Stored data entries

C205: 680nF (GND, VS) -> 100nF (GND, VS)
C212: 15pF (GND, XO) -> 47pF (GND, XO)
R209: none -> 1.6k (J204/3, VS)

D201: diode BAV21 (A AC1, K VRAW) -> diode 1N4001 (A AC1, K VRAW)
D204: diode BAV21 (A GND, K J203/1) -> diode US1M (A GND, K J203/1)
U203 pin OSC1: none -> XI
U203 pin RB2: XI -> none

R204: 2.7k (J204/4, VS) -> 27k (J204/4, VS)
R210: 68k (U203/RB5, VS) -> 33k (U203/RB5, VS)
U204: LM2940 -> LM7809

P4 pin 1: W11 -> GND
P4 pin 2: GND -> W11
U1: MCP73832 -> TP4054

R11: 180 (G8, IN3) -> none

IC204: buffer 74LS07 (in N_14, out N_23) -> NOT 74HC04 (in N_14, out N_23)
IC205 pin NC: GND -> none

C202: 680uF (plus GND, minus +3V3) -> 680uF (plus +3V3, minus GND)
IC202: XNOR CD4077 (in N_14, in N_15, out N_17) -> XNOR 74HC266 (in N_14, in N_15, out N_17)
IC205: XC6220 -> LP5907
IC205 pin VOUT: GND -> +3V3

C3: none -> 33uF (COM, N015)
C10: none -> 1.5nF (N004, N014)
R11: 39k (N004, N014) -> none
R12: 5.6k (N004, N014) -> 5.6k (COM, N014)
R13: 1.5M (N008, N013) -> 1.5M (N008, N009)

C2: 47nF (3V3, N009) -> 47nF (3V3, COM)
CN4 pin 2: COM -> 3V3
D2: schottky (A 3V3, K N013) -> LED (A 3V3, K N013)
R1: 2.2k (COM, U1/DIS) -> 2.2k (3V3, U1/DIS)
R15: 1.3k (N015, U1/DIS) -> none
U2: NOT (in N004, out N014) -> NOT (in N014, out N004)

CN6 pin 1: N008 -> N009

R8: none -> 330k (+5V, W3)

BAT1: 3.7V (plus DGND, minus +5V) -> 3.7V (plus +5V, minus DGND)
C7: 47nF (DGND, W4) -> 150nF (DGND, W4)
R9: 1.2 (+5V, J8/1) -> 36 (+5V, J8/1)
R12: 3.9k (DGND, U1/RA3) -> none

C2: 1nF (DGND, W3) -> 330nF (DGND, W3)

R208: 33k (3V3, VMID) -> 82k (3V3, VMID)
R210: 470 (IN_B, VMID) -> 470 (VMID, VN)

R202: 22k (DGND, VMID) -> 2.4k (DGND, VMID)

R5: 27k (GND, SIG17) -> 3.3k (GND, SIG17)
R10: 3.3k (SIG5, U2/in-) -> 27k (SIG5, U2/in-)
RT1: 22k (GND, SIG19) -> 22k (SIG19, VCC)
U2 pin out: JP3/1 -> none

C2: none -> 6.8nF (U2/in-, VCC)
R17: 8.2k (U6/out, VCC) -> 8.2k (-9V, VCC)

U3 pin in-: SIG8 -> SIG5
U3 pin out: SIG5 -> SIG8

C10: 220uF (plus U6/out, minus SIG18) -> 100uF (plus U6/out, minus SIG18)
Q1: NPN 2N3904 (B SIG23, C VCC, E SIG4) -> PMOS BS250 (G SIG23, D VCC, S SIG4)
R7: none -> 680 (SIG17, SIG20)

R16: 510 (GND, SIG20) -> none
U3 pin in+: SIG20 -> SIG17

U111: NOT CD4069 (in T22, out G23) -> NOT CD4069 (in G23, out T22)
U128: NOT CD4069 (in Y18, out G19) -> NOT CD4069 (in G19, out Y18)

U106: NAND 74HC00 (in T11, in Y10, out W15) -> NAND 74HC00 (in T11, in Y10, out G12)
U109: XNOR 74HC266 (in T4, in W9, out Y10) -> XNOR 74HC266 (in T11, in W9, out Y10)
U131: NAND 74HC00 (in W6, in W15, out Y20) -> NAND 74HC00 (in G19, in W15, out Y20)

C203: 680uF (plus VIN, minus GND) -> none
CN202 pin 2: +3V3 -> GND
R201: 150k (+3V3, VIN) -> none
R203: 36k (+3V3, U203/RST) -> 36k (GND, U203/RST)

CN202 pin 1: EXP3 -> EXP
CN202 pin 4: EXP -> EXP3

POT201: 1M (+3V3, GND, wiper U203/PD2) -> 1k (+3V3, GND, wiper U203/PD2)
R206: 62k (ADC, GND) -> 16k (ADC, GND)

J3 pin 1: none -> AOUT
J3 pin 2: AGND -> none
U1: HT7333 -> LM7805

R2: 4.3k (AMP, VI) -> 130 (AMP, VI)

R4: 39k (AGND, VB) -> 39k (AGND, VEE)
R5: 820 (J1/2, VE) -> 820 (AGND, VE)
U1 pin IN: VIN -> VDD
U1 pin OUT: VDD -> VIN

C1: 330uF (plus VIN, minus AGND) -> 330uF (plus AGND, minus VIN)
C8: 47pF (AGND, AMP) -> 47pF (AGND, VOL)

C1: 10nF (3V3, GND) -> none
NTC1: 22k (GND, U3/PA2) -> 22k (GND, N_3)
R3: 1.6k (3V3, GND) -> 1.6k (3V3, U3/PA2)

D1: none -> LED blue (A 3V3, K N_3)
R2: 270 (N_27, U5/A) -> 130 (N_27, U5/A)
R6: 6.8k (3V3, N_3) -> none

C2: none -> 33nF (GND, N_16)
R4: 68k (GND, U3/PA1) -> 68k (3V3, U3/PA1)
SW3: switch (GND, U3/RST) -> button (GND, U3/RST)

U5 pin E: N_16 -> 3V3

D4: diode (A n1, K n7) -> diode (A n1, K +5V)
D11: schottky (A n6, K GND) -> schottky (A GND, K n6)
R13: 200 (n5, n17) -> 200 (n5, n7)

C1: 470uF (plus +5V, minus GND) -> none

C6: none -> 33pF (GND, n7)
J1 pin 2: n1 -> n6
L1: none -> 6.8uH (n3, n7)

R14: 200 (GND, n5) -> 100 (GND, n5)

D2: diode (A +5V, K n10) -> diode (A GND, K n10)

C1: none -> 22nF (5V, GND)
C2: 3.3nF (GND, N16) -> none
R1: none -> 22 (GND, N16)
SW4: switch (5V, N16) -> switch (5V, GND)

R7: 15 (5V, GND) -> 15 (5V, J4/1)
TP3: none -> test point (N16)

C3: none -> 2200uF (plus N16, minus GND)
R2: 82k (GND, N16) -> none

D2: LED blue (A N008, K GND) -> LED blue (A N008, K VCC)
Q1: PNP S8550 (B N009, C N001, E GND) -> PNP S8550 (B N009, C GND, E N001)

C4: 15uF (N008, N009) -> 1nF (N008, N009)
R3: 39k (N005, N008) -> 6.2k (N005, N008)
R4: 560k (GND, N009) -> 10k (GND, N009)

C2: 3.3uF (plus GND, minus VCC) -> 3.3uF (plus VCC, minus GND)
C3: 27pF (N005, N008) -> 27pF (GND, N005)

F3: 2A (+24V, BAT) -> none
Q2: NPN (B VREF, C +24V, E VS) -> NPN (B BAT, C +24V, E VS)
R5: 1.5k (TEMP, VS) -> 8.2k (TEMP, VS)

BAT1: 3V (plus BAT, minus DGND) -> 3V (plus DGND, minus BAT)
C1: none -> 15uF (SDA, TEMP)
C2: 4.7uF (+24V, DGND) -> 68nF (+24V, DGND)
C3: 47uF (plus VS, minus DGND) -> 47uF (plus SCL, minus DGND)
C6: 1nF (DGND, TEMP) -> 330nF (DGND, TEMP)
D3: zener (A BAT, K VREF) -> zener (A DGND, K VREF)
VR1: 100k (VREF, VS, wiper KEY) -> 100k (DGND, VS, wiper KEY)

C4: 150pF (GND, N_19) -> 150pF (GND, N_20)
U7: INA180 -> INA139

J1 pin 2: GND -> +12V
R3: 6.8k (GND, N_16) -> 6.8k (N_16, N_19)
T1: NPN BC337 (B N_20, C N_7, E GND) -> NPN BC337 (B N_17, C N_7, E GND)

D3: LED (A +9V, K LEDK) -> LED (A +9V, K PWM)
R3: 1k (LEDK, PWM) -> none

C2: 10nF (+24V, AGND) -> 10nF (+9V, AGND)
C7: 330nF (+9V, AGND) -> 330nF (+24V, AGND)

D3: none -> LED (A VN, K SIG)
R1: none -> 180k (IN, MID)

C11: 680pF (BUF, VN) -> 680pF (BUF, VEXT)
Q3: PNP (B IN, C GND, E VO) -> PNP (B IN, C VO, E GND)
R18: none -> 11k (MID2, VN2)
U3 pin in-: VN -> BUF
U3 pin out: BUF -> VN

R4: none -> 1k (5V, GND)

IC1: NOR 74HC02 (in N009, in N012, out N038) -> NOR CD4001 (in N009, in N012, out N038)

**WHAT THE TASK REQUIRES:** Quote the records from their first line to the line with "R204: 2.7k (J204/4, VS) -> 27k (J204/4, VS)", inclusive, without adding or dropping anything.

**SOLUTION:**
C205: 680nF (GND, VS) -> 100nF (GND, VS)
C212: 15pF (GND, XO) -> 47pF (GND, XO)
R209: none -> 1.6k (J204/3, VS)

D201: diode BAV21 (A AC1, K VRAW) -> diode 1N4001 (A AC1, K VRAW)
D204: diode BAV21 (A GND, K J203/1) -> diode US1M (A GND, K J203/1)
U203 pin OSC1: none -> XI
U203 pin RB2: XI -> none

R204: 2.7k (J204/4, VS) -> 27k (J204/4, VS)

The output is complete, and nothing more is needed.